EXERCISE AIM> Count the lines in the data below holding the string "cone" and write the total by itself.
*** Block opens ***
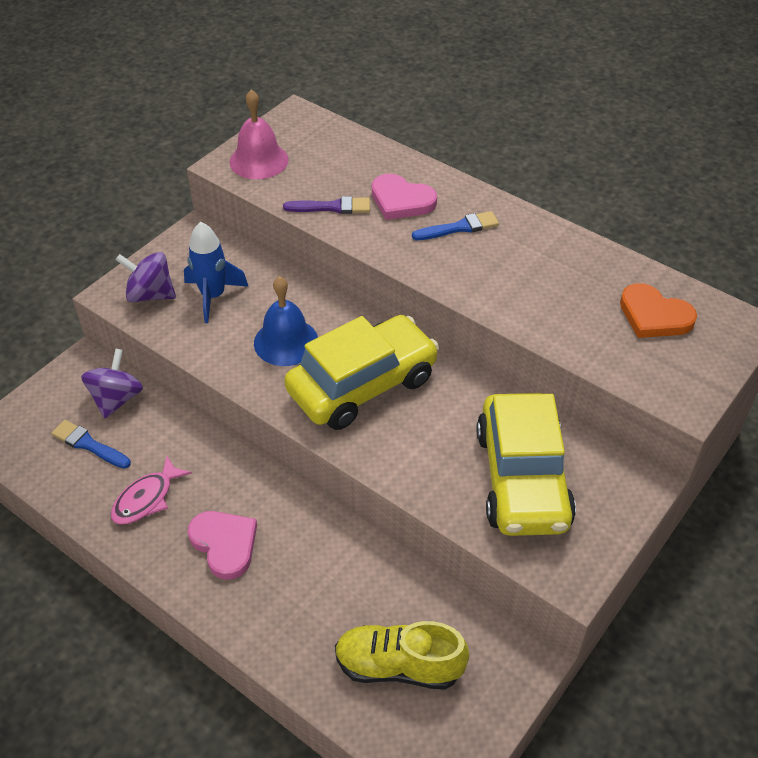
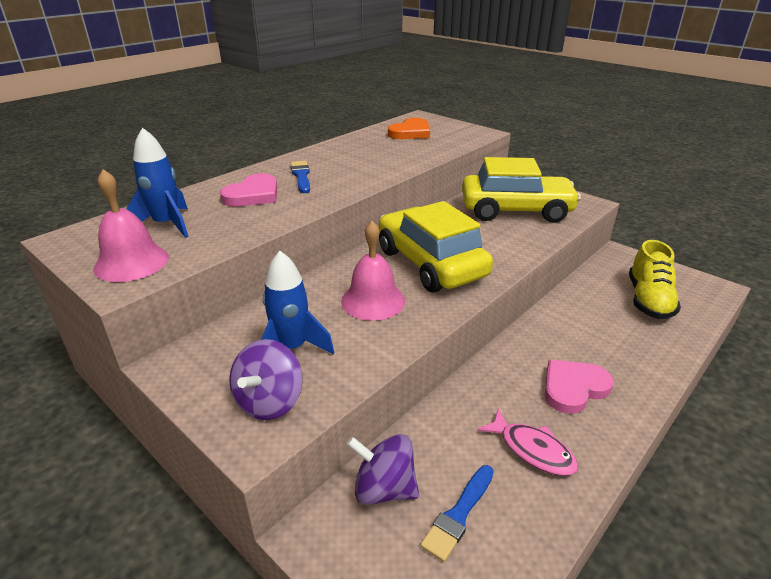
camera: 85 degrees left, 15 degrees down
(286, 342) = (373, 300): blue bell -> pink bell
(326, 161) = (167, 225): none -> blue rocket
(332, 207) = (243, 224): purple brush -> none

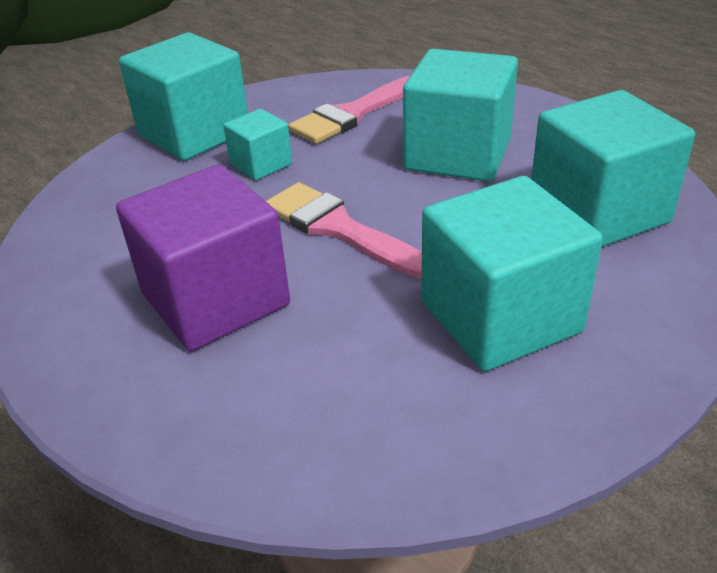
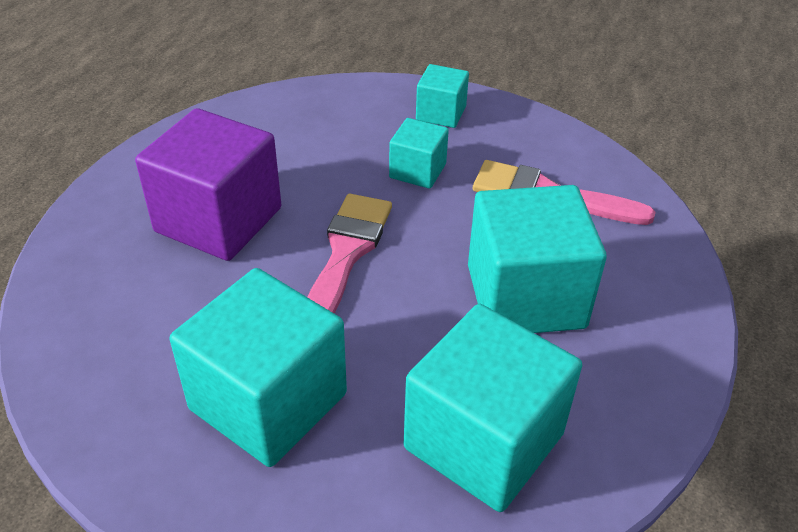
camera: 60 degrees right, 5 degrees up
(194, 133) = (441, 113): turquoise cube -> turquoise cube, size x0.52

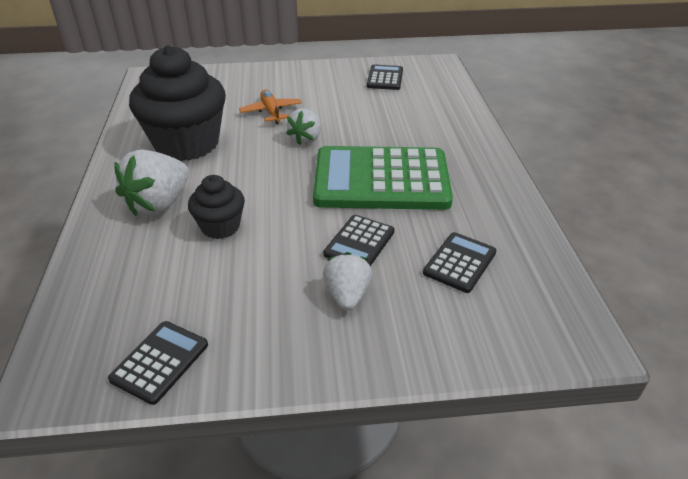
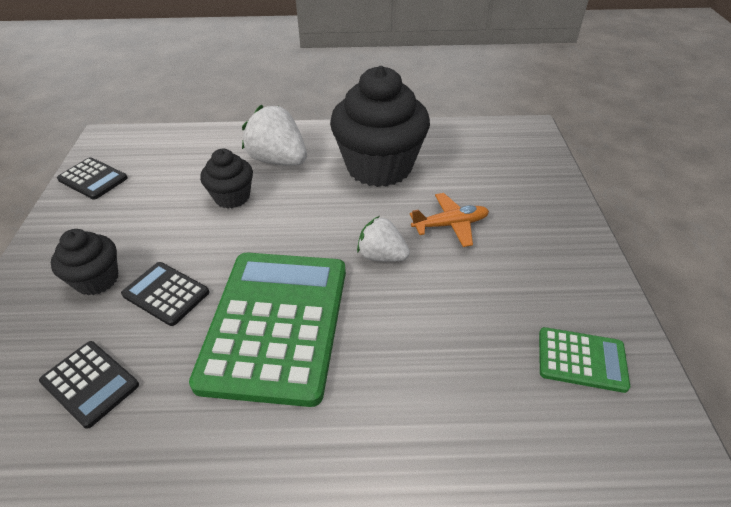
camera: 95 degrees right, 5 degrees up
(347, 295) = (97, 280): white strawberry -> black cupcake
(385, 78) = (581, 359): black calculator -> green calculator

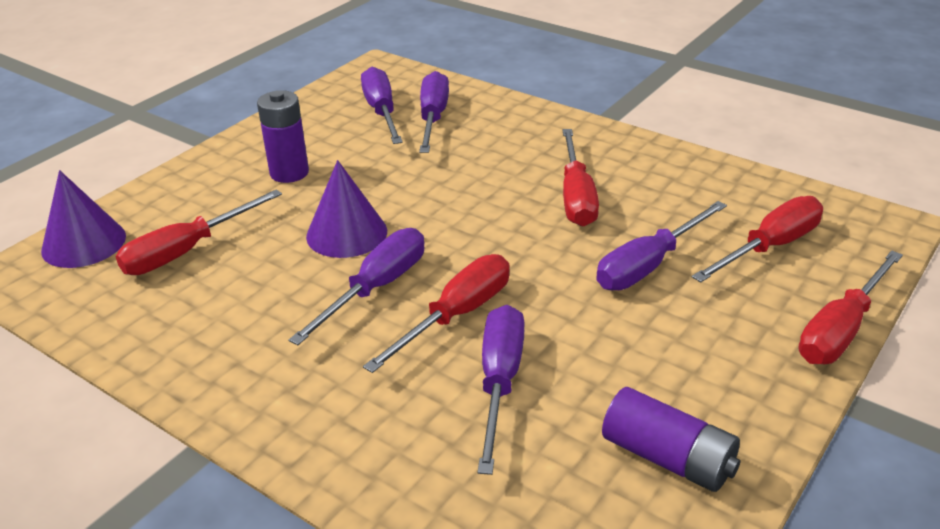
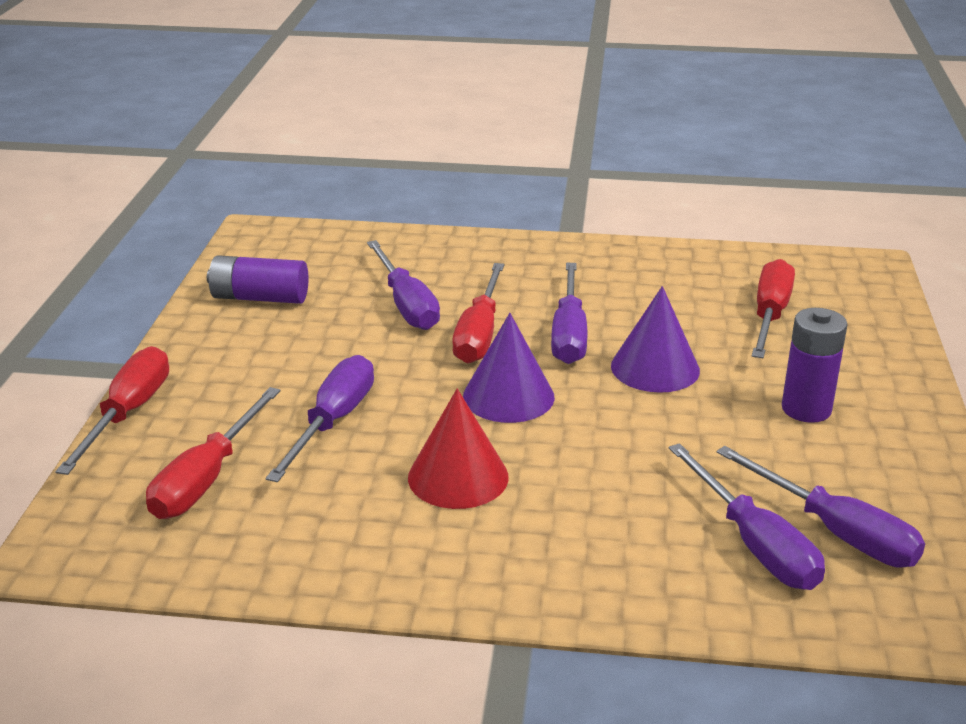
camera: 150 degrees right, 5 degrees down
(84, 243) = (864, 297): purple cone -> purple cone (508, 396)
(576, 197) = (458, 477): red screwdriver -> red cone

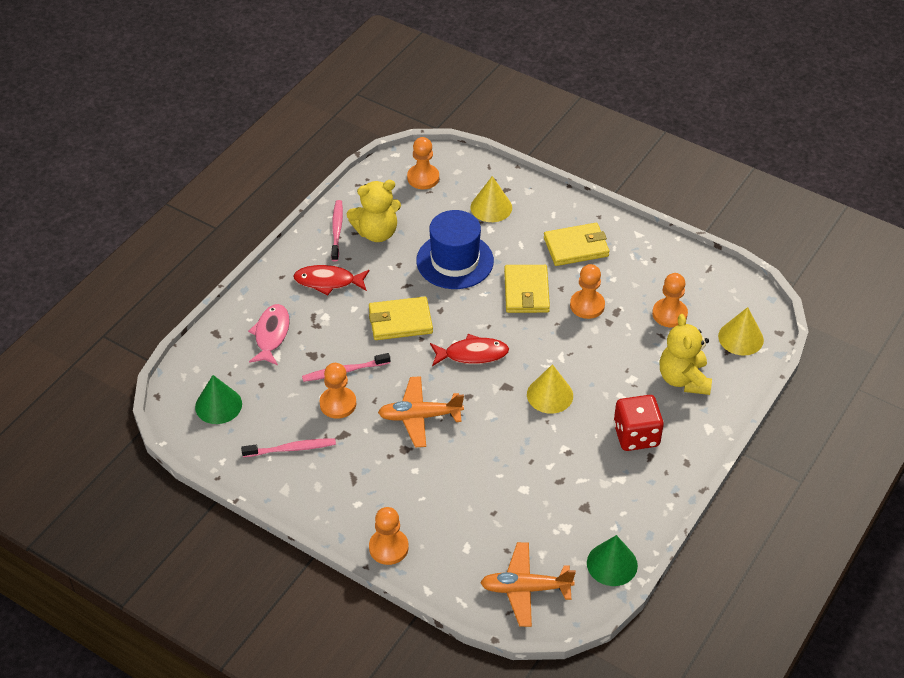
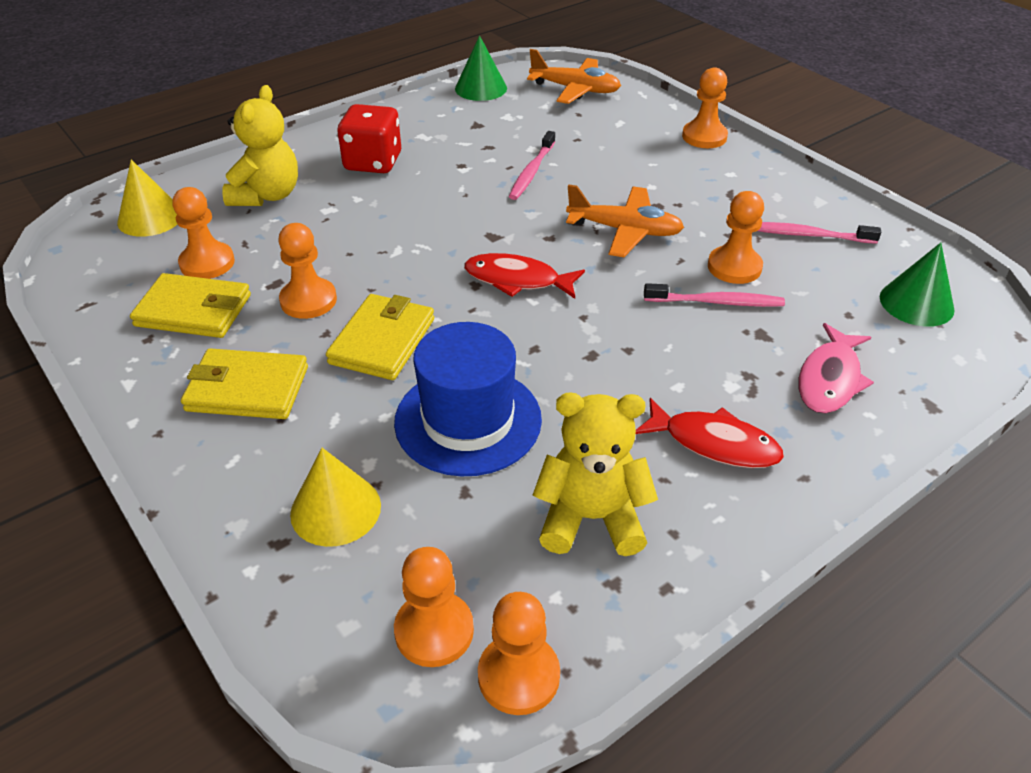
camera: 160 degrees left, 5 degrees down
(337, 230) = (673, 548): pink toothbrush -> pink toothbrush (532, 172)
(384, 173) = (518, 676): none -> orange pawn
(400, 321) = (606, 348): yellow wallet -> yellow wallet (194, 311)
(550, 395) = (443, 216): yellow cone -> none

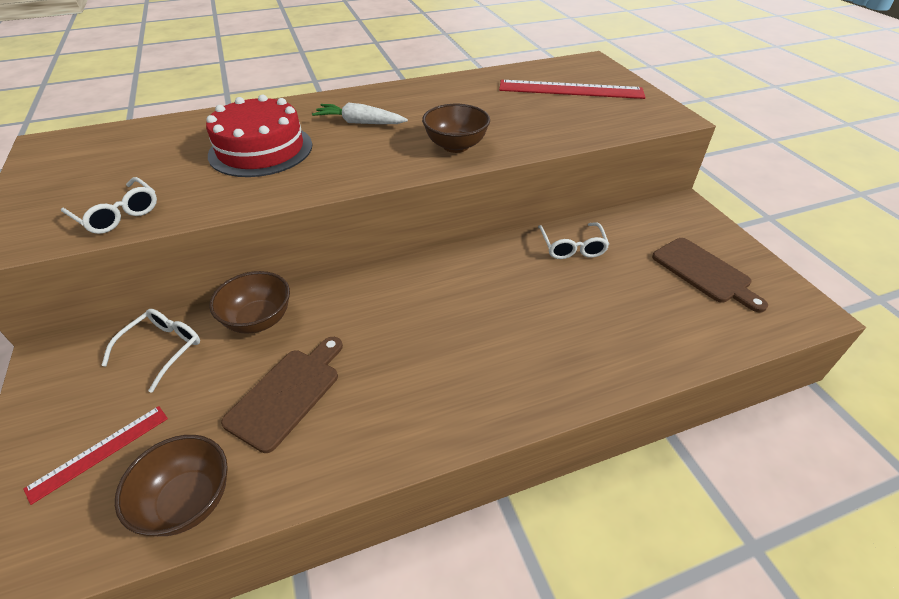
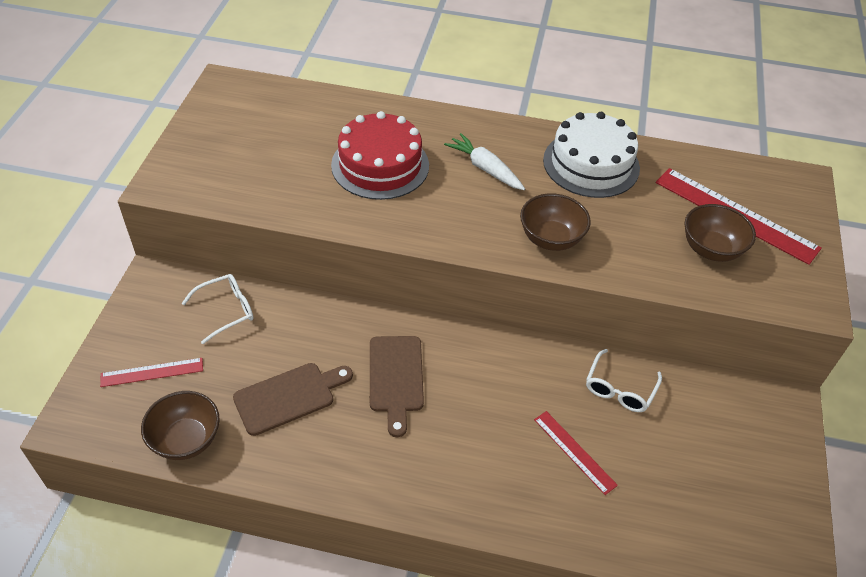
camera: 30 degrees right, 5 degrees up
(118, 214) = (240, 190): white glasses -> none
(259, 320) = (305, 321): brown bowl -> brown bowl (711, 249)
(442, 95) = (591, 164): none -> white cake
(581, 306) = (574, 452): none -> red ruler
(704, 272) = (729, 485): brown cutting board -> brown cutting board (396, 378)

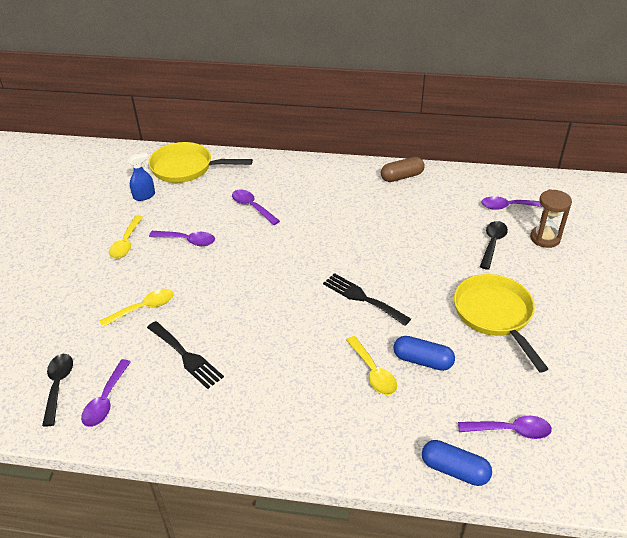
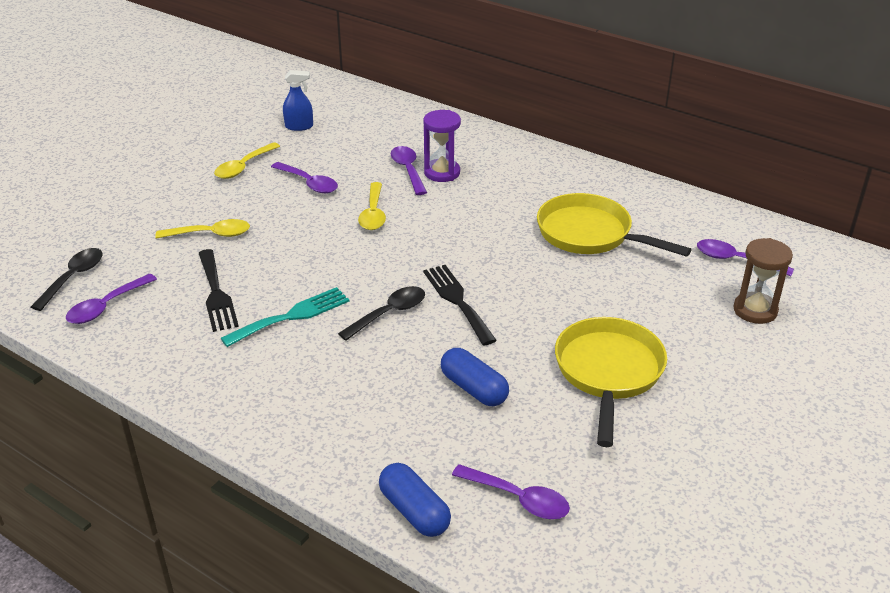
camera: 25 degrees right, 5 degrees down
(186, 168) = (367, 110): yellow pan -> yellow pan (590, 234)
(257, 353) = (292, 316): none -> turquoise fork
(277, 202) = (442, 173): none -> purple hourglass
(373, 372) = (405, 379): yellow spoon -> yellow spoon (373, 214)
(402, 177) = (619, 188): brown capsule -> none
(492, 243) = (675, 294): black spoon -> black spoon (389, 313)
*** Block closes ***
ANSWER BOX> 3